Object state comparisons:
........
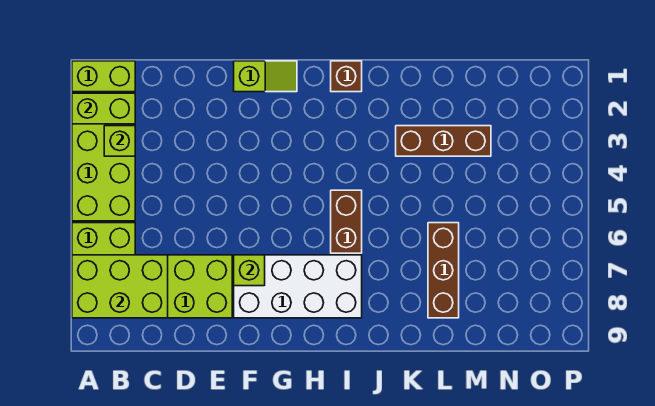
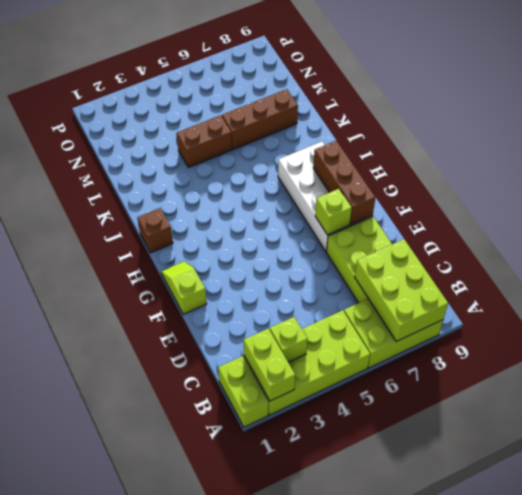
brown brick I5:I6 level 1 -> brown brick L4:L5 level 1
brown brick K3:M3 level 1 -> brown brick F8:H8 level 2

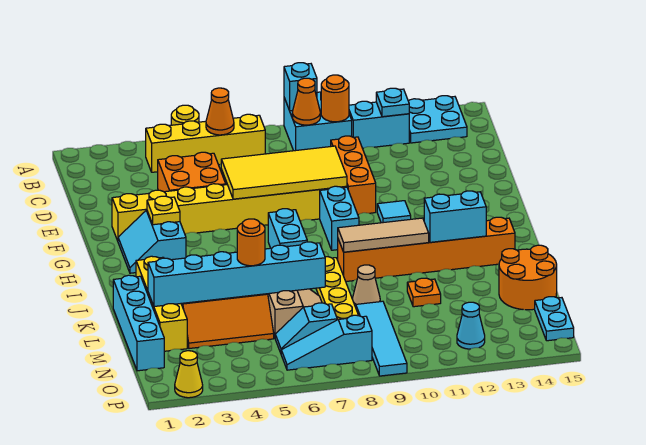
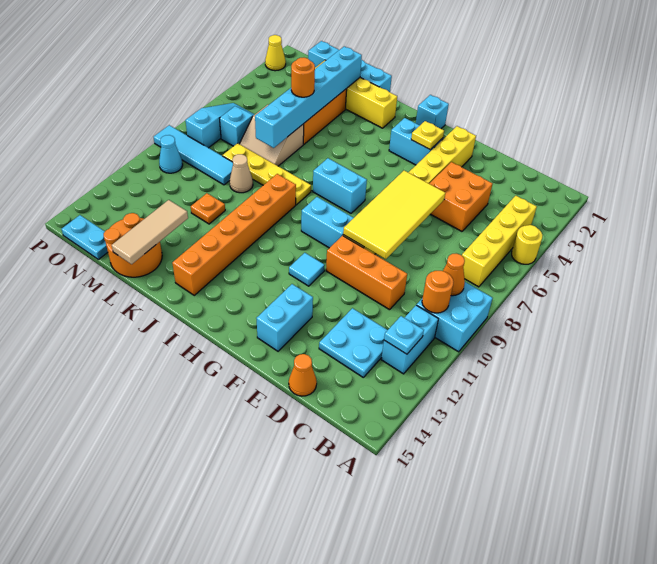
cyan brick A9 level 2 -> cyan brick H1 level 1
cyan plate A13:B14 level 1 -> cyan plate C12:D13 level 1
orange cone B6 level 2 -> orange cone D15 level 1
tan tile J9:J11 level 2 -> tan tile L13:L15 level 2
cyan brick J12:J13 level 2 -> cyan brick F13:F14 level 1
cyan cone O12 level 1 -> cyan cone O10 level 1

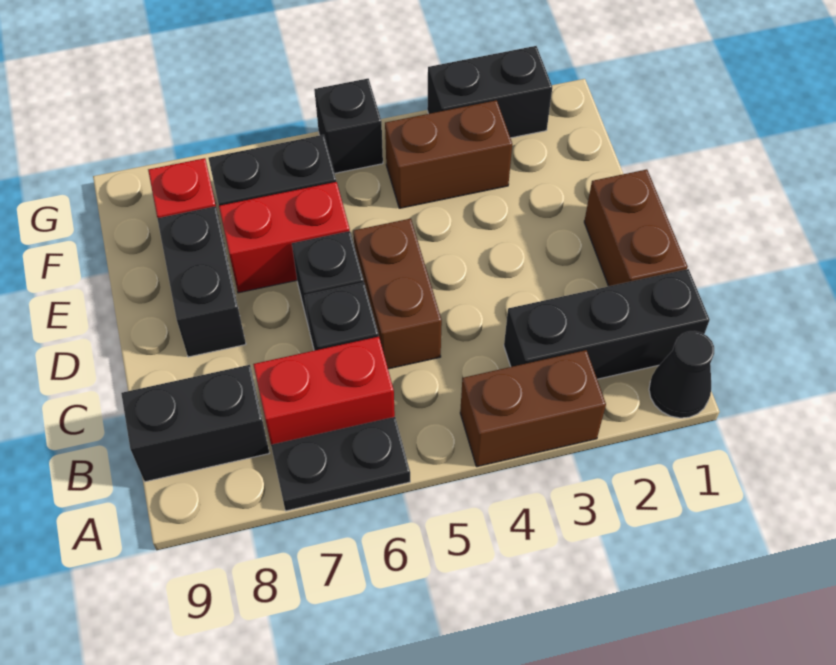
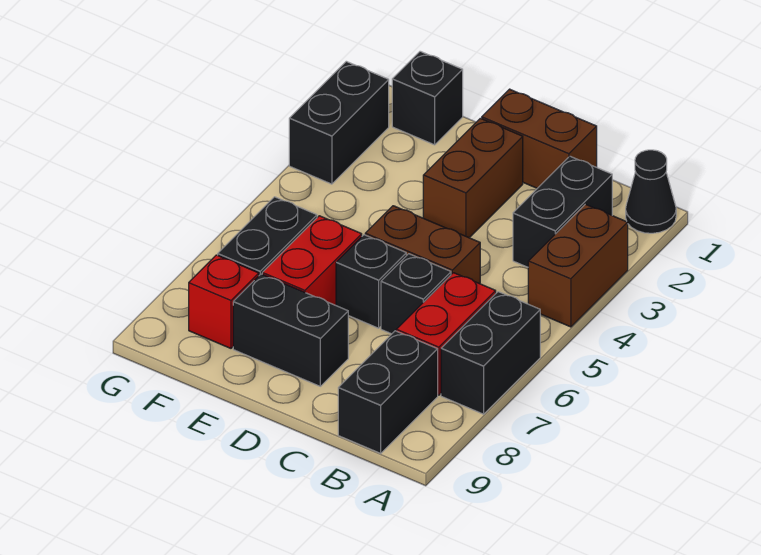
black plate A6:A7 level 1 -> black brick A6:A7 level 1
black brick B1:B3 level 1 -> black brick B2:B3 level 1
brown brick F3:F4 level 1 -> brown brick D2:D3 level 1
black brick G5 level 1 -> black brick F1 level 1

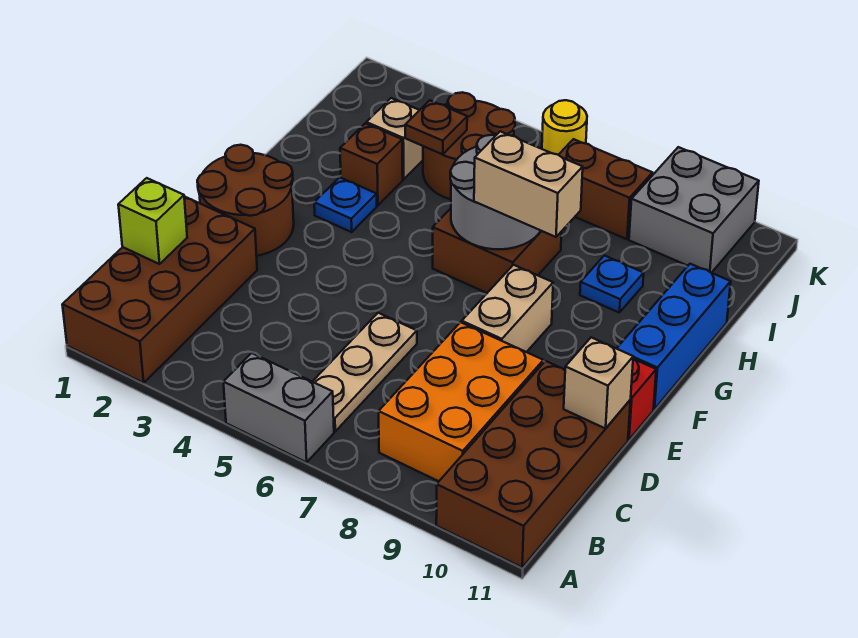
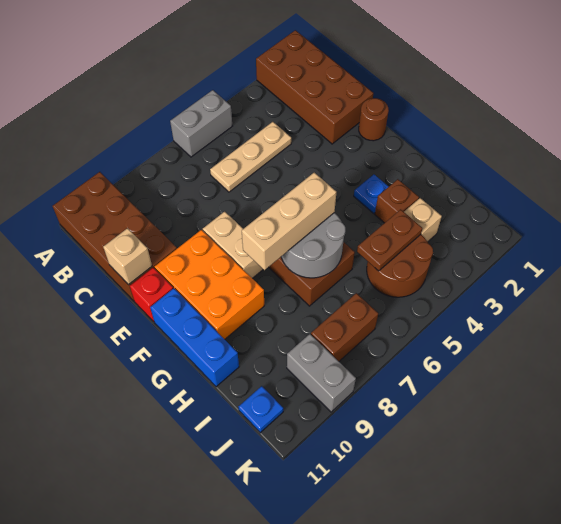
tan plate B6:D6 level 1 -> tan plate C4:C6 level 1
orange brick B8:D9 level 1 -> orange brick E9:G10 level 1
lime brick C1 level 2 -> none
brown round brick E1:F2 level 1 -> brown round brick E1 level 1
tan brick G7:G8 level 3 -> tan brick G6:G8 level 3
blue plate H9 level 1 -> blue plate J11 level 1
brown plate I4 level 2 -> brown plate I4:I5 level 2
grey brick J9:K10 level 1 -> grey brick J9:K9 level 1
yellow round brick K6 level 1 -> none

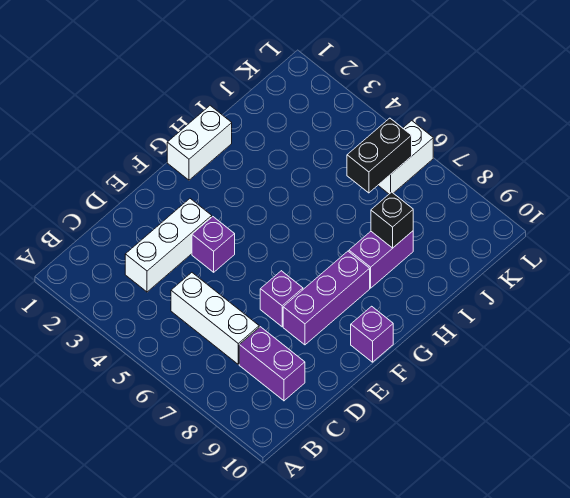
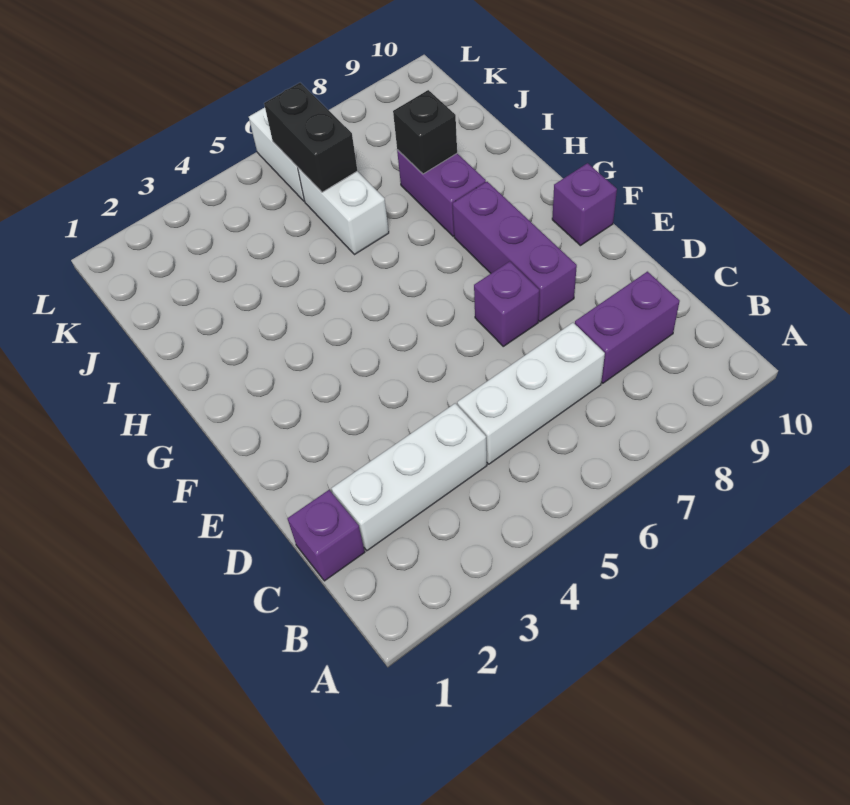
white brick C3:E3 level 1 -> white brick C2:C4 level 1
purple brick E4 level 1 -> purple brick C1 level 1
white brick G1:H1 level 1 -> white brick I6:J6 level 1

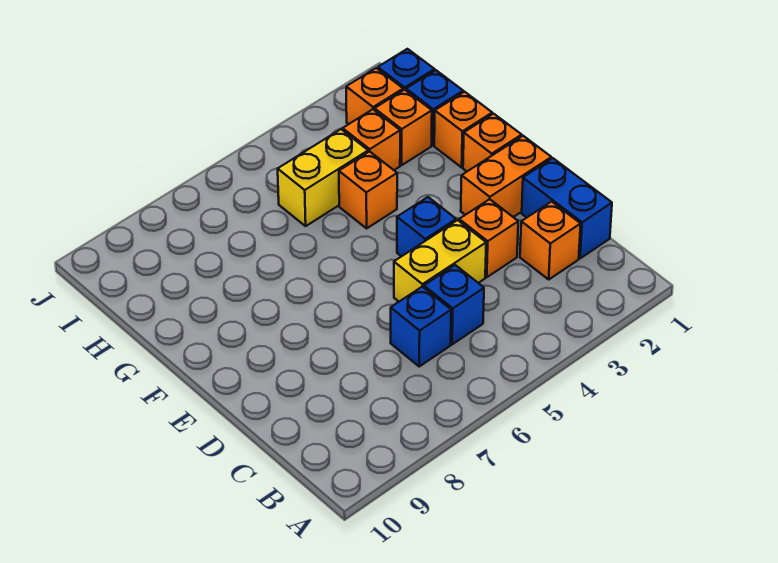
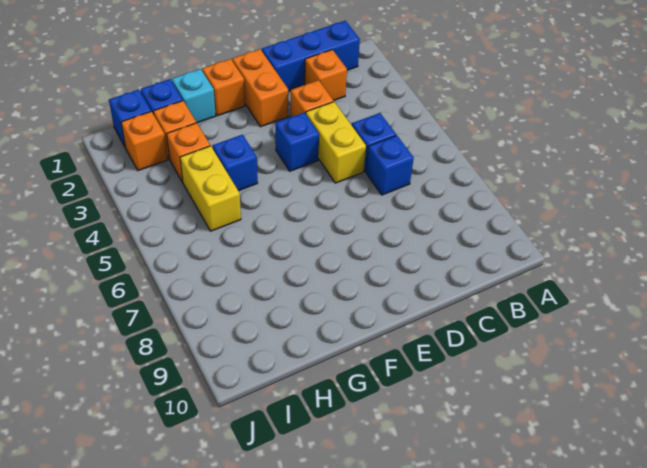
blue brick C1:D1 level 1 -> blue brick B1:D1 level 1
orange brick G1 level 1 -> cyan brick G1 level 1
orange brick G4 level 1 -> blue brick G4 level 1

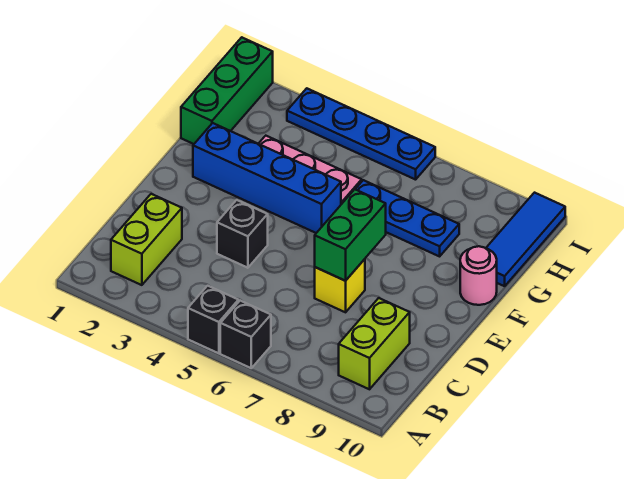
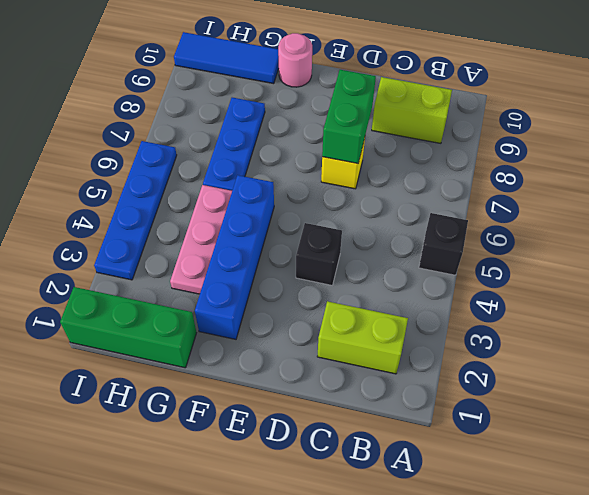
black brick A6 level 1 -> none
green brick D7:E7 level 2 -> green brick D7:D8 level 2

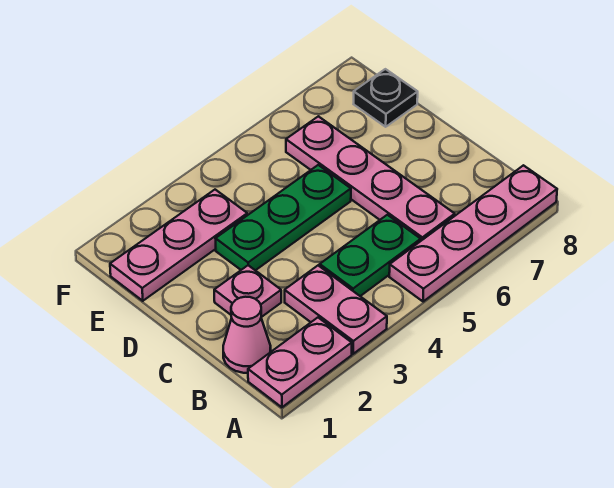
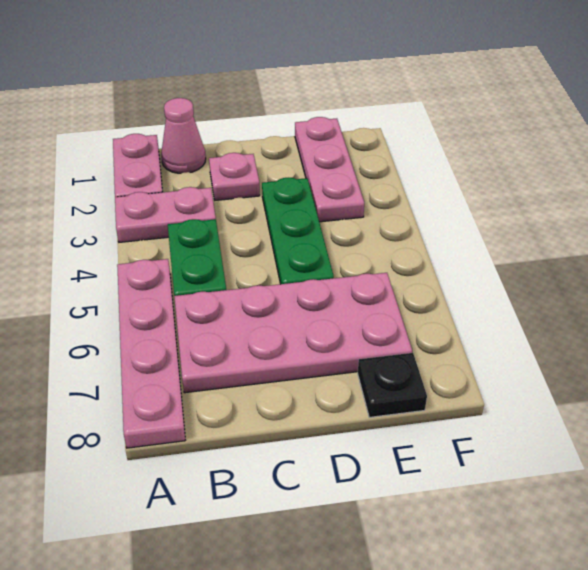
pink plate B6:E6 level 1 -> pink plate B6:E7 level 1

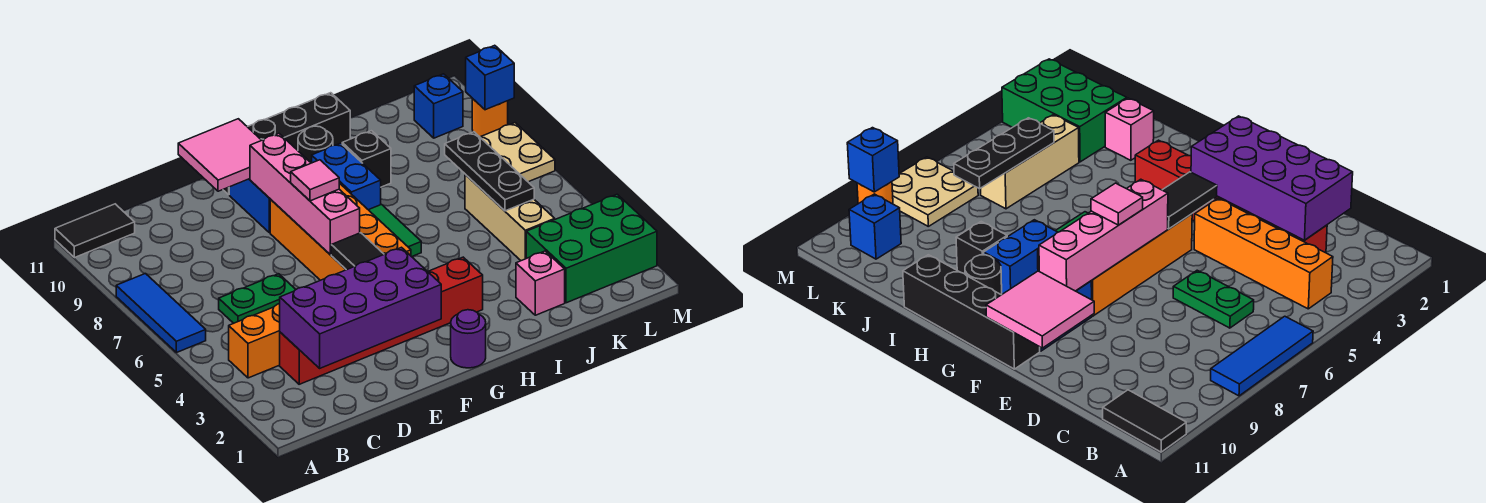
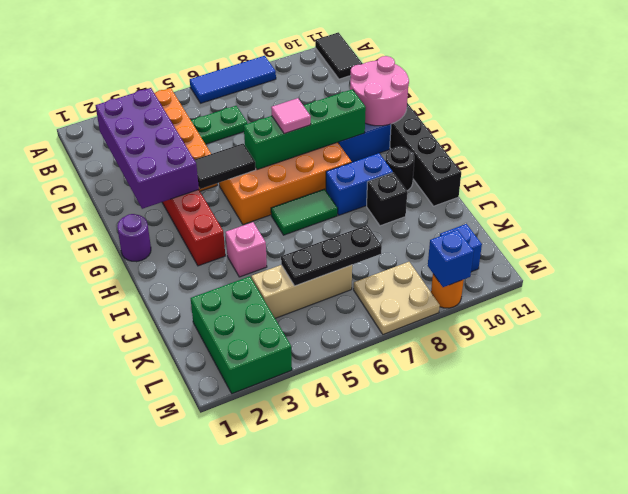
green plate C6:D6 level 1 -> green plate C5:C6 level 1
pink tile E10:F11 level 2 -> pink round brick E10:F11 level 2
pink brick F6:F9 level 2 -> green brick F6:F9 level 2
pink brick J2 level 1 -> pink brick I4 level 1

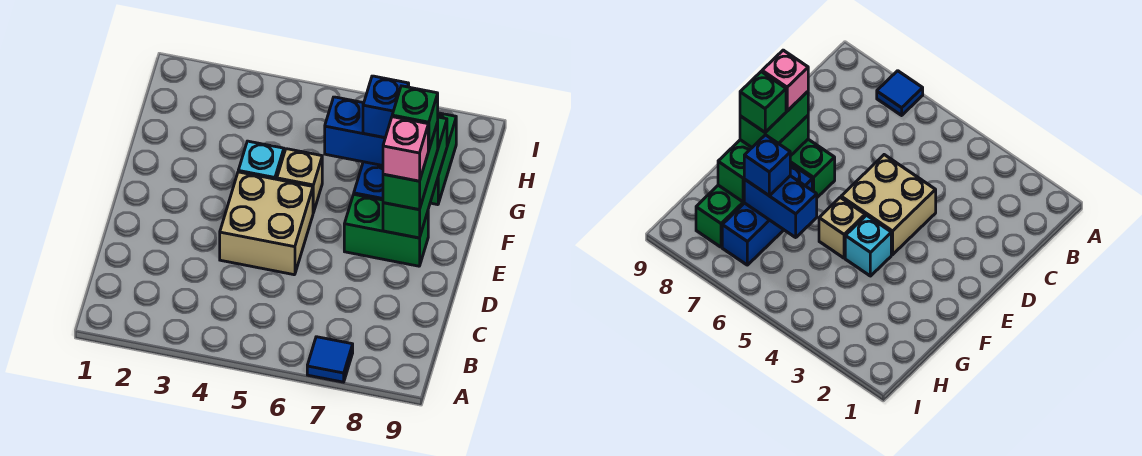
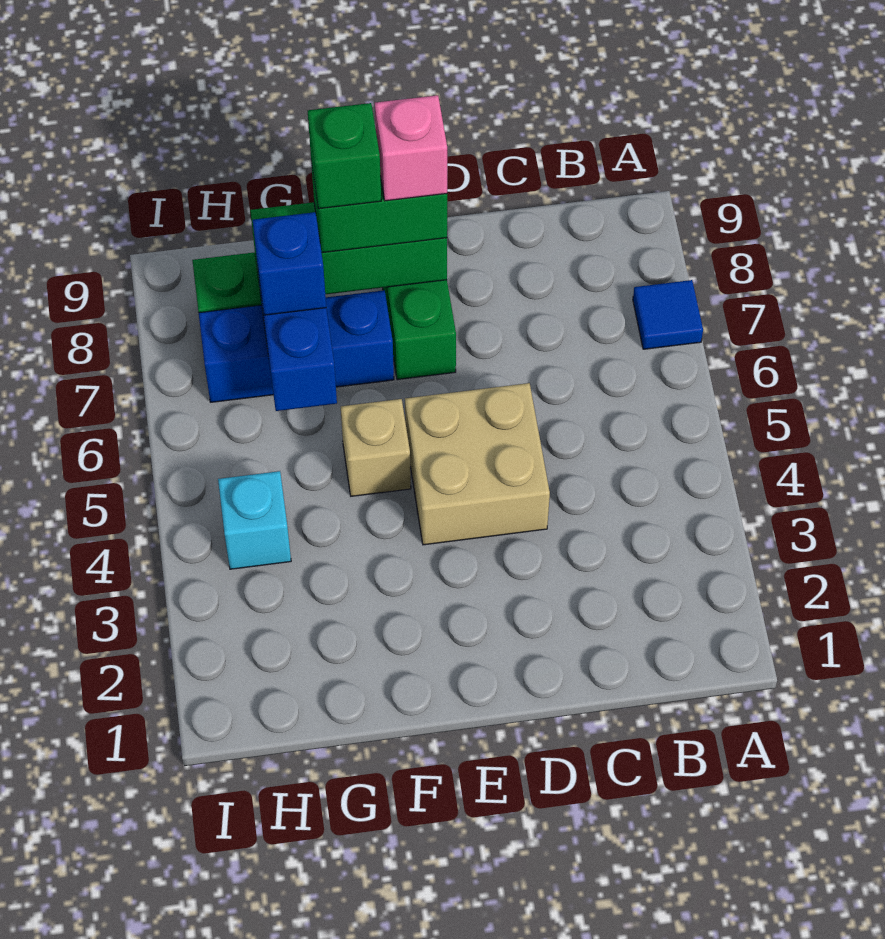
cyan brick F4 level 1 -> cyan brick H4 level 1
........
What you need to do
In the data, the line that contains "pink tile E10:F11" begins the part to write out; restate it and each line after it word for word through the end, with no pictures.

Exercise output
pink tile E10:F11 level 2 -> pink round brick E10:F11 level 2
pink brick F6:F9 level 2 -> green brick F6:F9 level 2
pink brick J2 level 1 -> pink brick I4 level 1

cyan brick F4 level 1 -> cyan brick H4 level 1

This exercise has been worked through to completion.